## EXERCISE AIM
Transcribe the full listing exactly, and drop every picture.

## RECORDS PROVIDED
==================================================
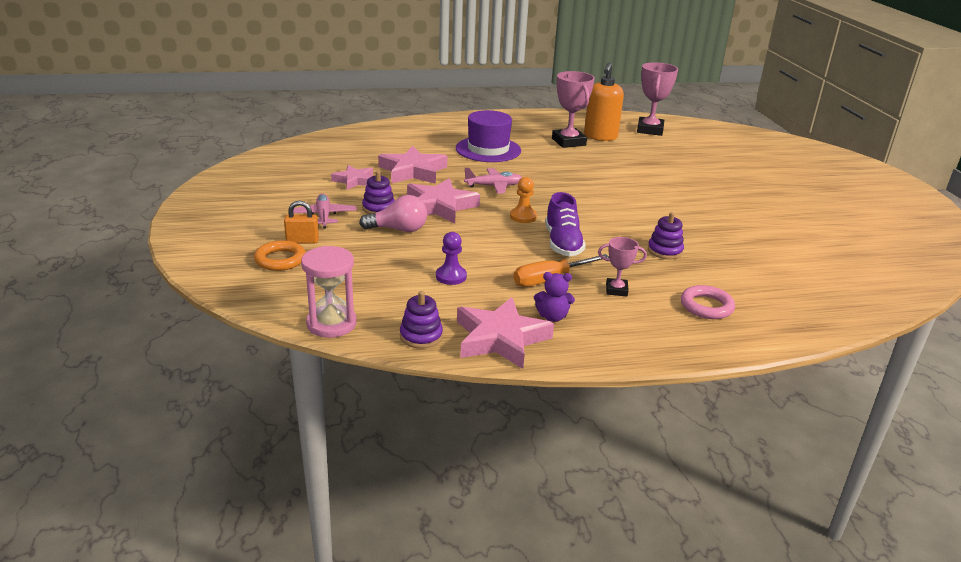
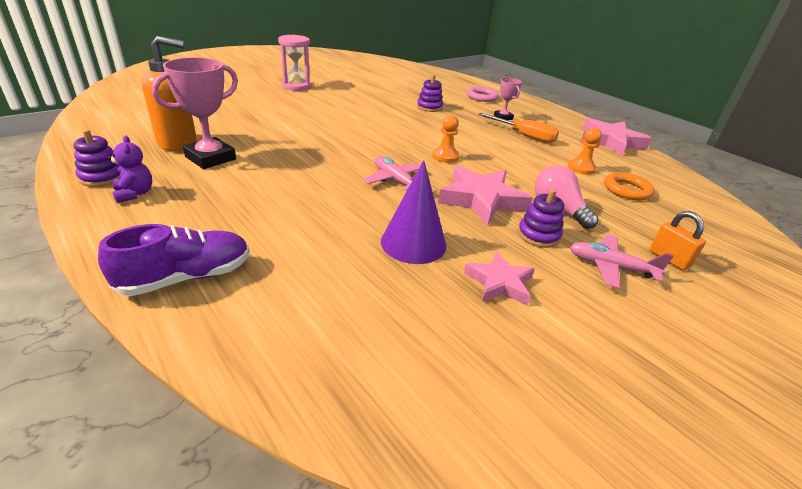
camera: 120 degrees left, 5 degrees up
(280, 260) = (712, 257): orange ring -> orange ring (627, 190)
(324, 216) = (610, 267): pink plane -> pink plane turned 60 degrees clockwise
(331, 324) = (711, 197): pink hourglass -> pink hourglass (296, 86)
(413, 171) = (413, 243): pink star -> purple cone
(421, 336) = (655, 164): purple stacking toy -> purple stacking toy (102, 177)
(451, 276) = (581, 168): purple pawn -> orange pawn
(488, 149) = (280, 205): purple hat -> none
(552, 317) = (563, 131): purple teddy bear -> purple teddy bear (134, 194)
(562, 243) = (468, 137): purple shoe -> purple shoe (187, 277)
(649, 130) = (135, 120): pink trophy -> none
==================================================
## OUTPUT OF THE EXERCISE
camera: 120 degrees left, 5 degrees up
(280, 260) = (712, 257): orange ring -> orange ring (627, 190)
(324, 216) = (610, 267): pink plane -> pink plane turned 60 degrees clockwise
(331, 324) = (711, 197): pink hourglass -> pink hourglass (296, 86)
(413, 171) = (413, 243): pink star -> purple cone
(421, 336) = (655, 164): purple stacking toy -> purple stacking toy (102, 177)
(451, 276) = (581, 168): purple pawn -> orange pawn
(488, 149) = (280, 205): purple hat -> none
(552, 317) = (563, 131): purple teddy bear -> purple teddy bear (134, 194)
(562, 243) = (468, 137): purple shoe -> purple shoe (187, 277)
(649, 130) = (135, 120): pink trophy -> none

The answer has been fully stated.